DATA FOR THIS EXERCISE »

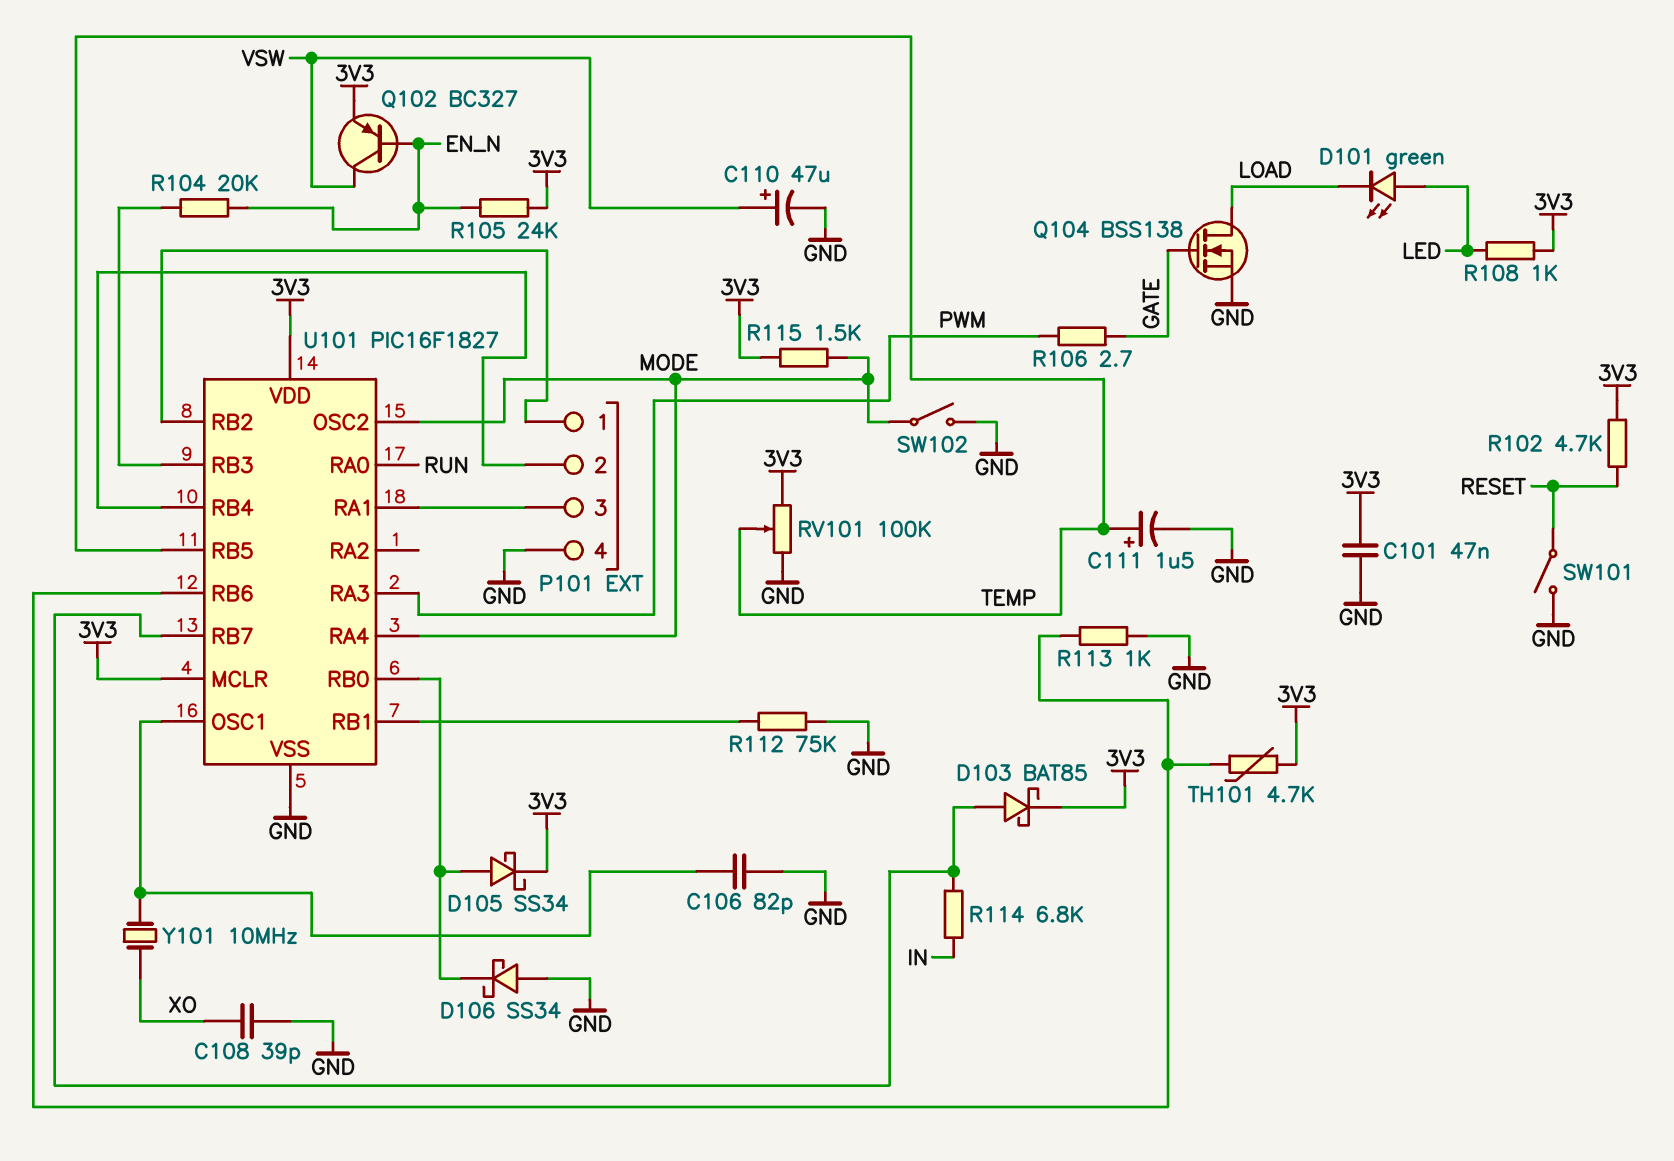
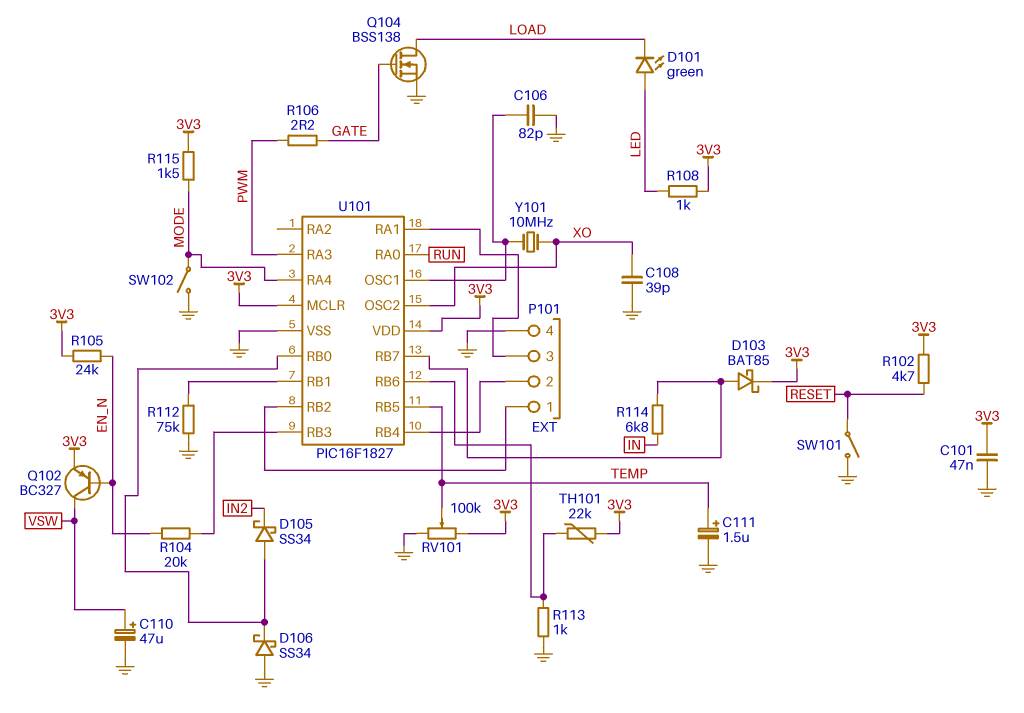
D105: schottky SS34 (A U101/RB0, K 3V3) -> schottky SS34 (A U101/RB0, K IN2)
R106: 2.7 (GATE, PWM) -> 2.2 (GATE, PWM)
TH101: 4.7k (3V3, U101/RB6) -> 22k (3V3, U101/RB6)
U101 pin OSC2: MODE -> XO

* * *

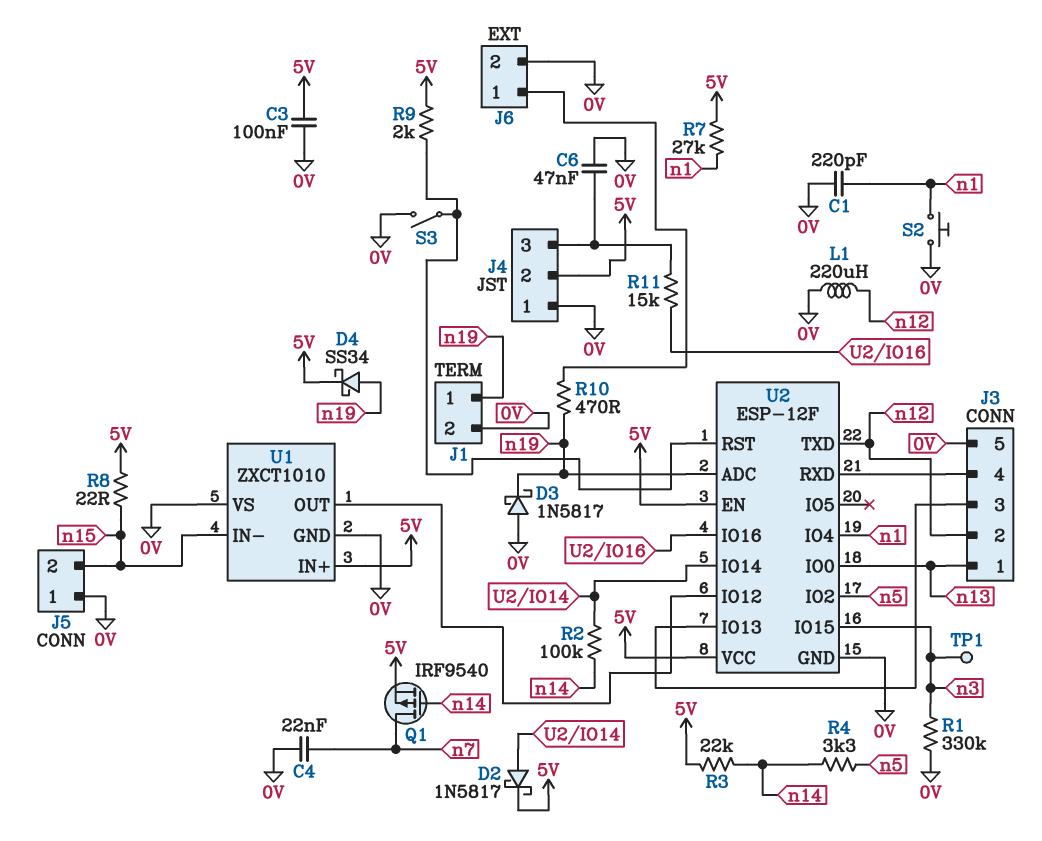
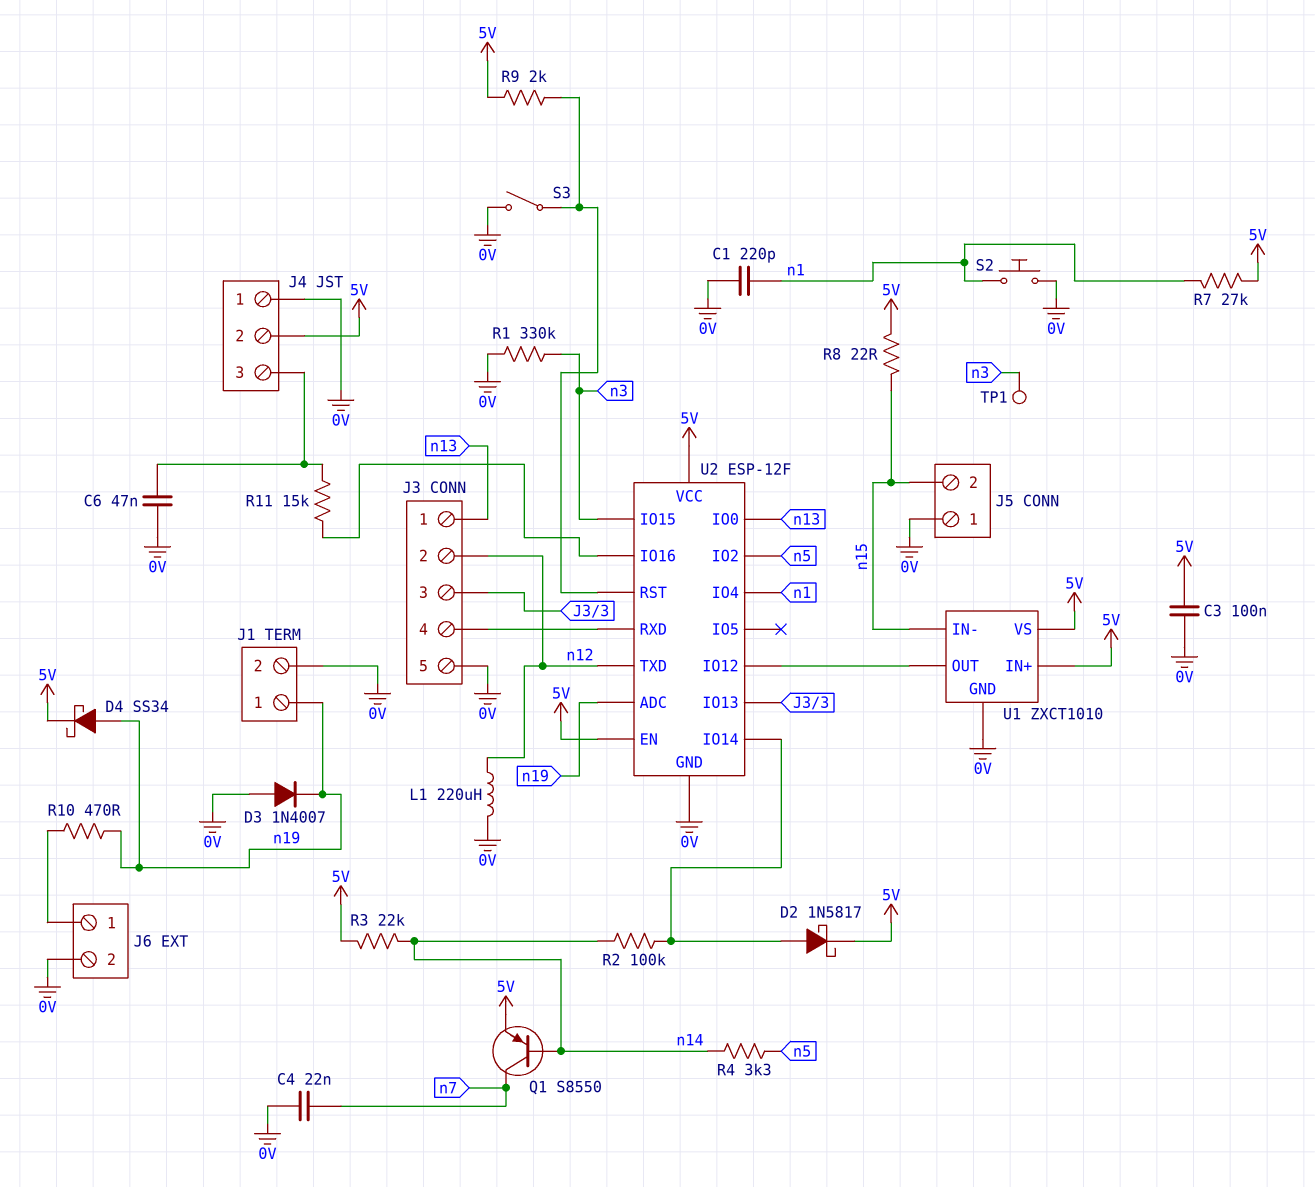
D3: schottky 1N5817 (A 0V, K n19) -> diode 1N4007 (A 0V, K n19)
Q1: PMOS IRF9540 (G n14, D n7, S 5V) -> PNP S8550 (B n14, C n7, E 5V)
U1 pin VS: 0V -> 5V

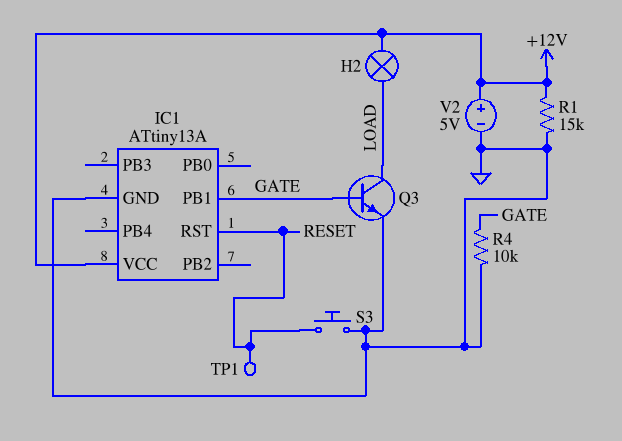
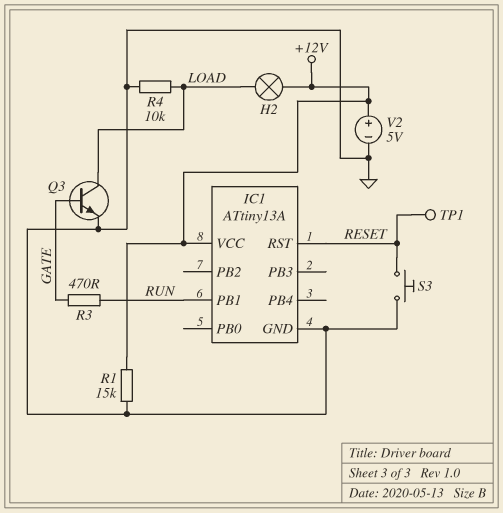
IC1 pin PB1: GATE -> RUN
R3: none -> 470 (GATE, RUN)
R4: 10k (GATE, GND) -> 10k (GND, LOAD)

--

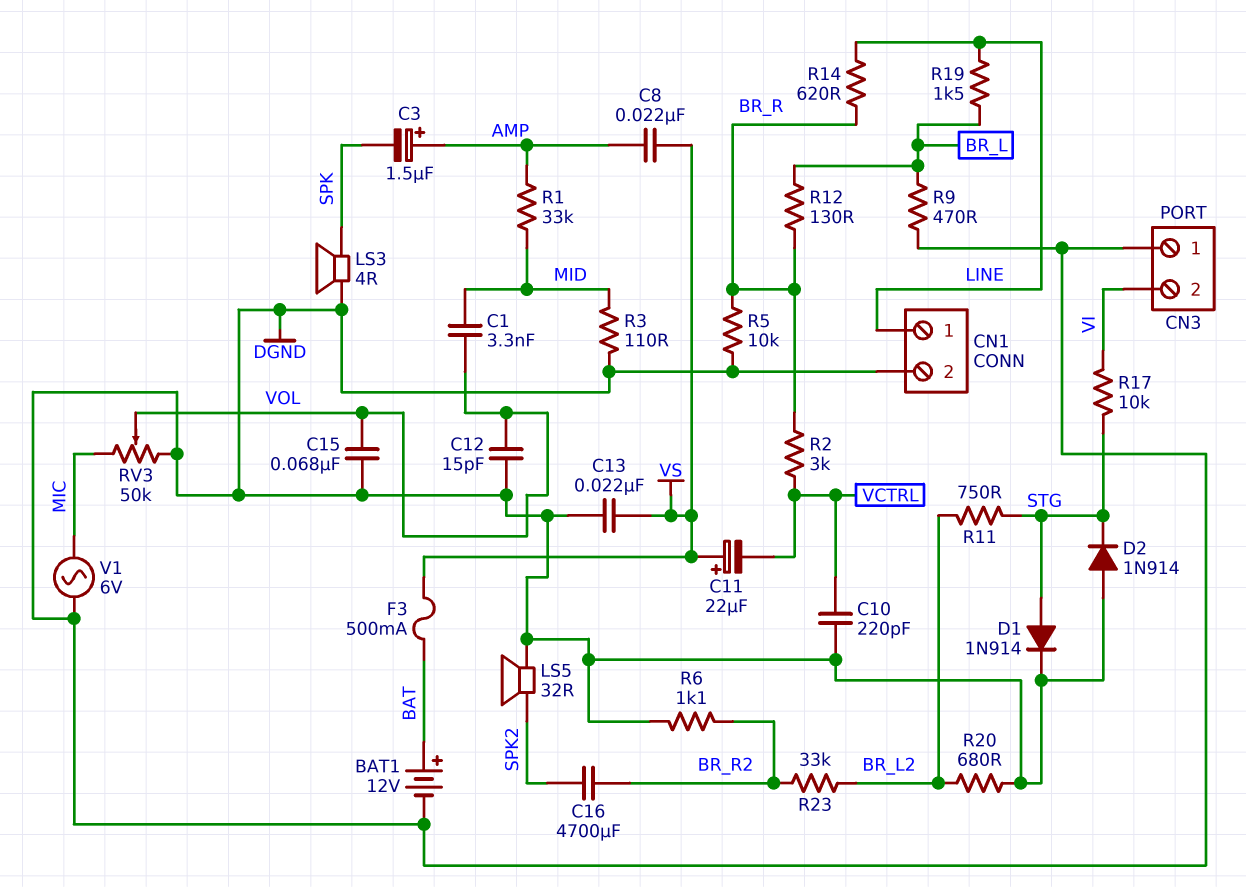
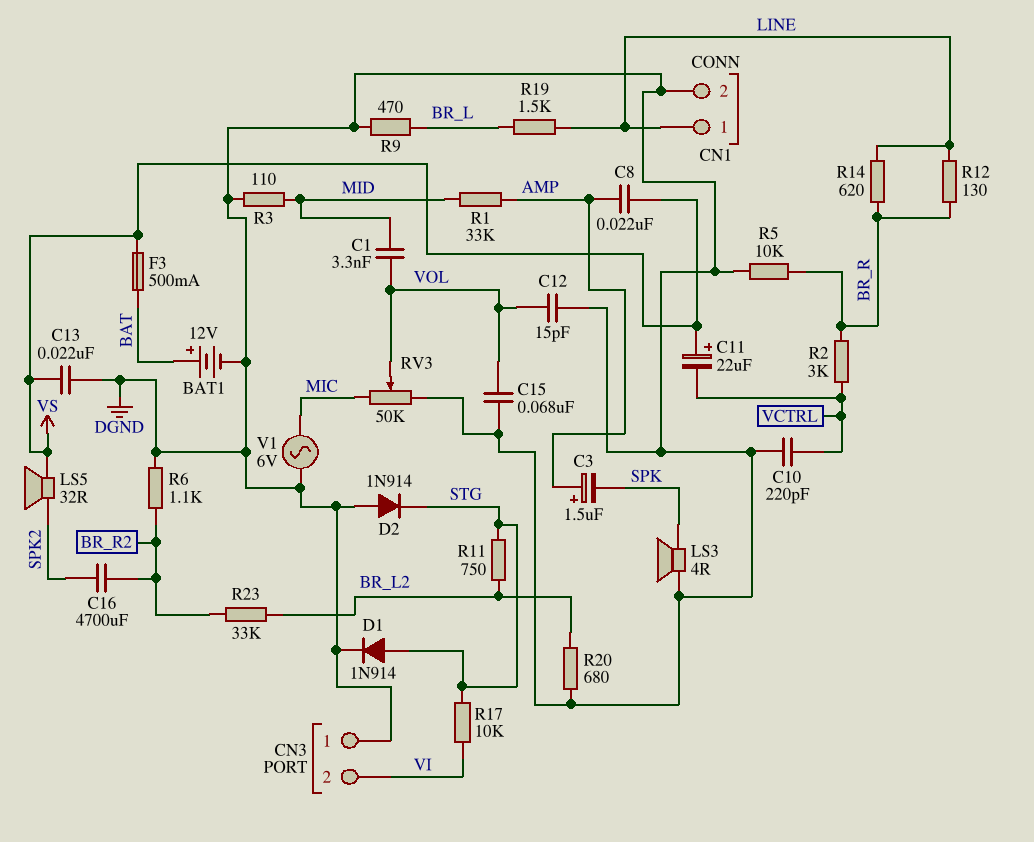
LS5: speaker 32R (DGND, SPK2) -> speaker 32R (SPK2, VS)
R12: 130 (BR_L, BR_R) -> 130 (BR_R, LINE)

TASK TO COMPLETE » Give the number of lines that hold the word "GATE" in these records, with nothing added.

ANSWER SECTION » 4